**Data block**
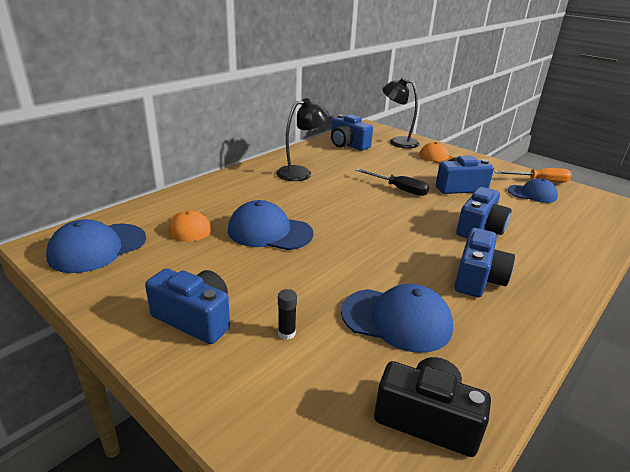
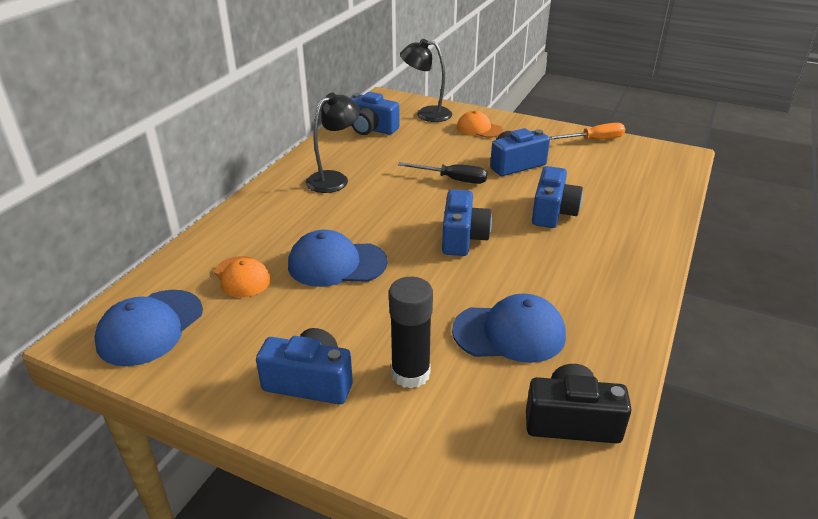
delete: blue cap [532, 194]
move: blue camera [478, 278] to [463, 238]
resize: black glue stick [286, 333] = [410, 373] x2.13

**Instructions to follow**
Go through the material above and print all of it exactly, except the pictures.

**Solution**
delete: blue cap [532, 194]
move: blue camera [478, 278] to [463, 238]
resize: black glue stick [286, 333] = [410, 373] x2.13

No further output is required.